-- Data section follows --

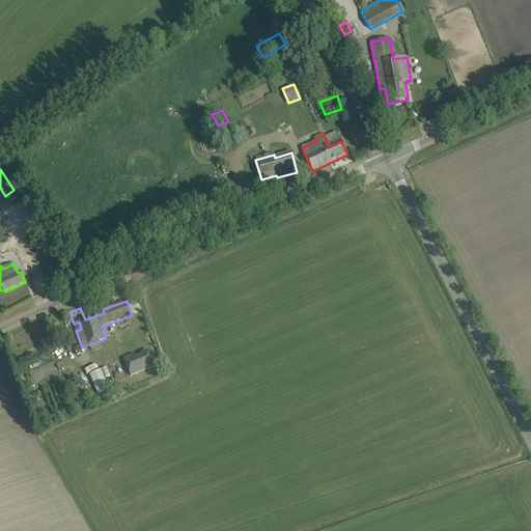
[(139,326),(146,342),(154,340),(147,323),(139,326)]
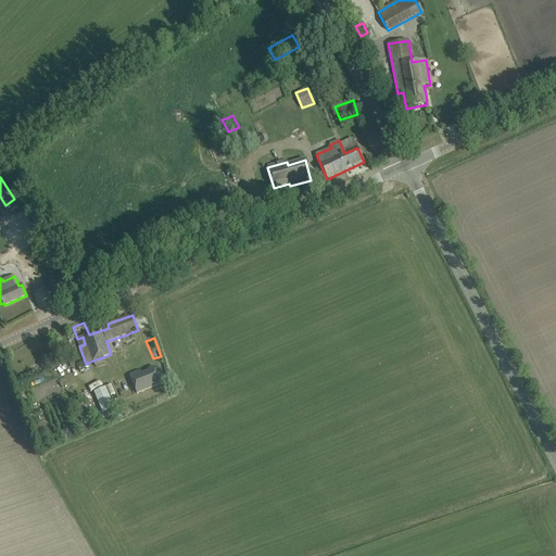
[(140,371),(129,376),(137,393),(161,384),(154,367),(149,369),(149,371),(141,375),(140,371)]
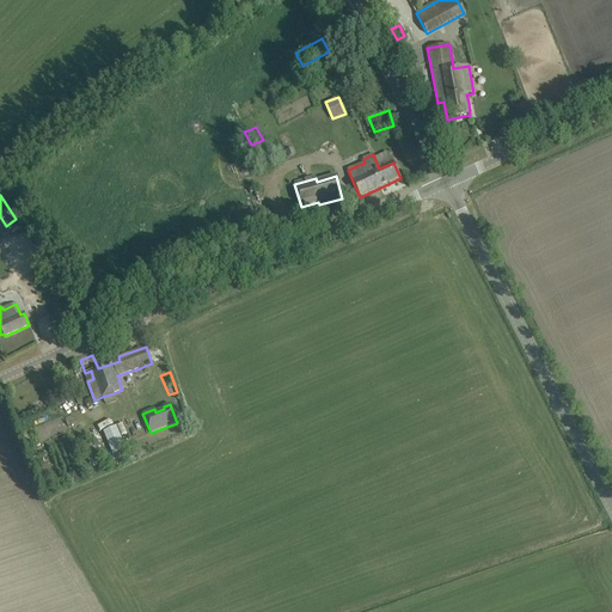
[(59,405),(32,417),(42,440),(60,433),(53,415),(61,412),(59,405)]
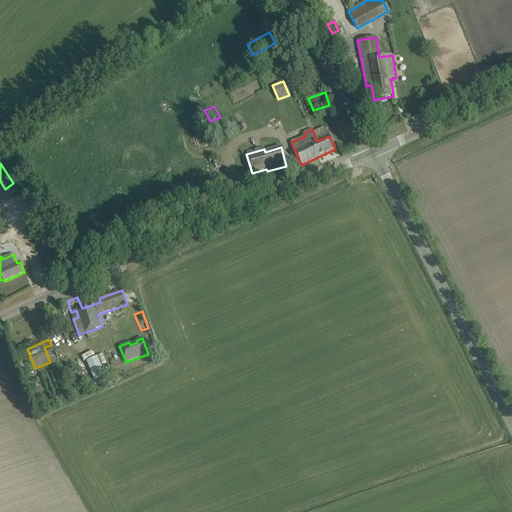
[(110,354),(108,351),(92,360),(103,378),(124,368),(116,351),(110,354)]
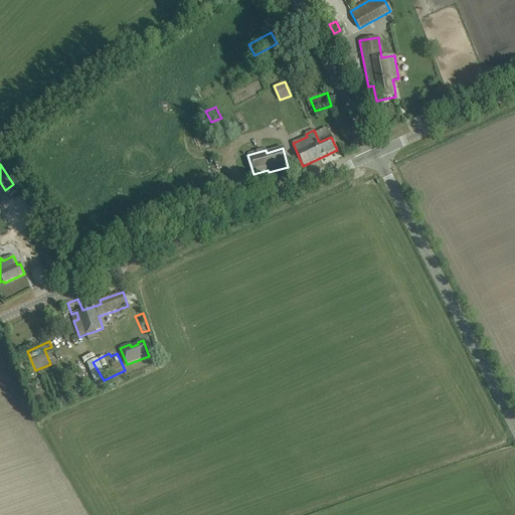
All buildings are outlined.
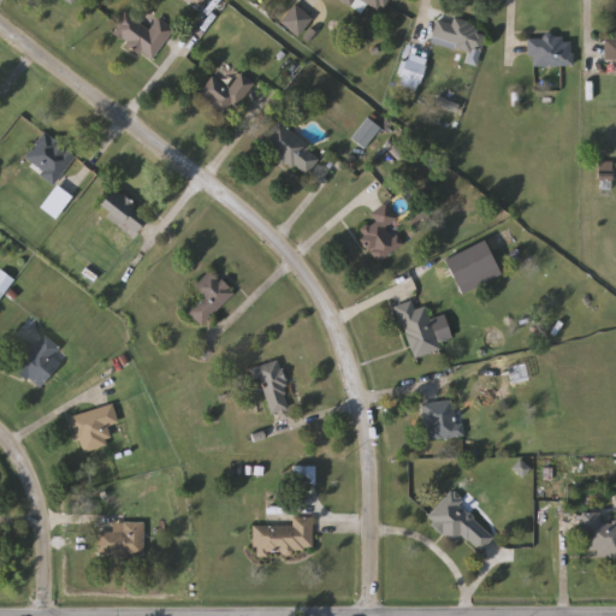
[(158,19),(173,30),(150,63),(111,34),(126,13),(149,30),(158,19)]
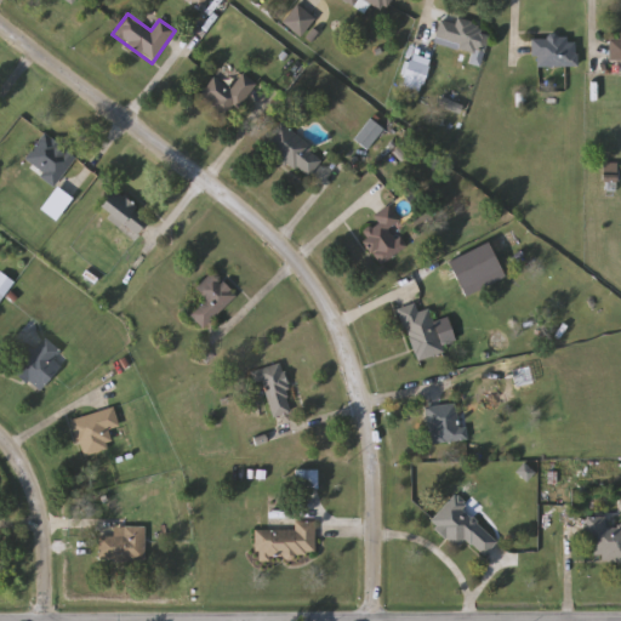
[(490,34),(480,57),(434,36),(445,13),(490,34)]
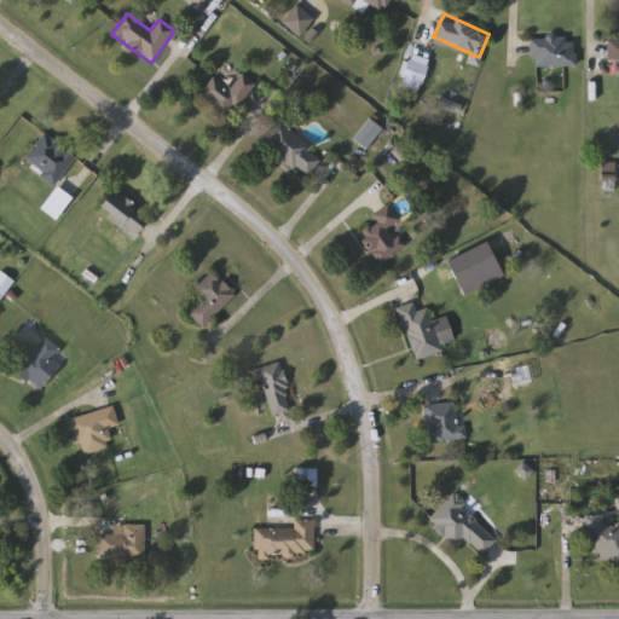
[(618,33),(618,61),(608,62),(608,34),(618,33)]
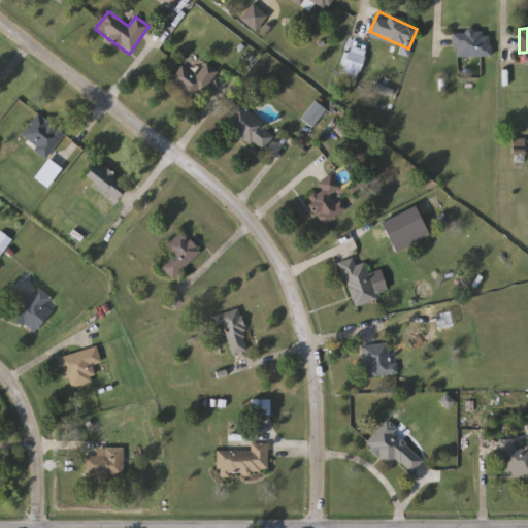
[(452,33),(491,33),(491,57),(452,57),(452,33)]
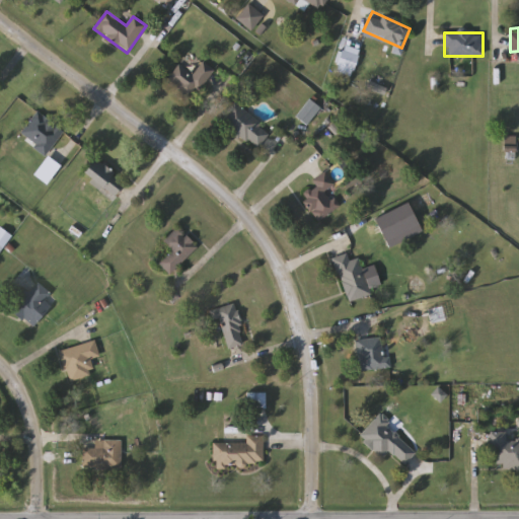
[(215,72),(188,101),(166,81),(180,66),(191,76),(204,62),(215,72)]
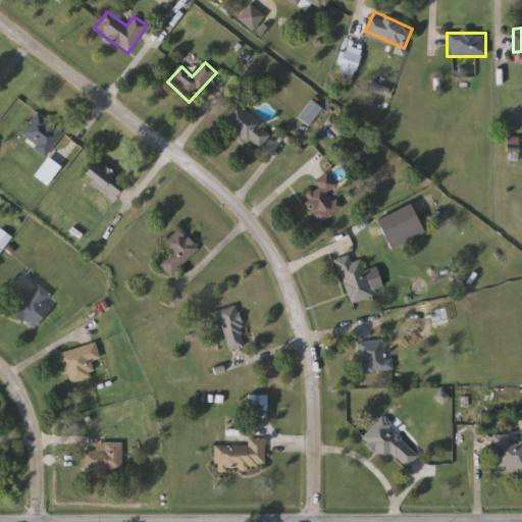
[(221,123),(233,106),(271,132),(259,150),(221,123)]
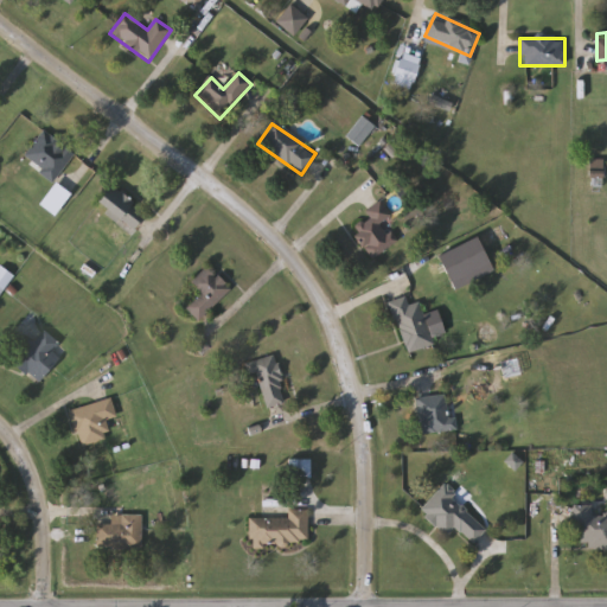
[(52,181),(23,158),(45,131),(75,155),(52,181)]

-- Data section concluded --

- [Instructions for the task] Could the data above be repeated exactly, with every picture dropped?

- [Task result]
[(139,326),(146,342),(154,340),(147,323),(139,326)]
[(140,371),(129,376),(137,393),(161,384),(154,367),(149,369),(149,371),(141,375),(140,371)]
[(59,405),(32,417),(42,440),(60,433),(53,415),(61,412),(59,405)]
[(110,354),(108,351),(92,360),(103,378),(124,368),(116,351),(110,354)]
All buildings are outlined.
[(158,19),(173,30),(150,63),(111,34),(126,13),(149,30),(158,19)]
[(490,34),(480,57),(434,36),(445,13),(490,34)]
[(618,33),(618,61),(608,62),(608,34),(618,33)]
[(452,33),(491,33),(491,57),(452,57),(452,33)]
[(215,72),(188,101),(166,81),(180,66),(191,76),(204,62),(215,72)]
[(221,123),(233,106),(271,132),(259,150),(221,123)]
[(52,181),(23,158),(45,131),(75,155),(52,181)]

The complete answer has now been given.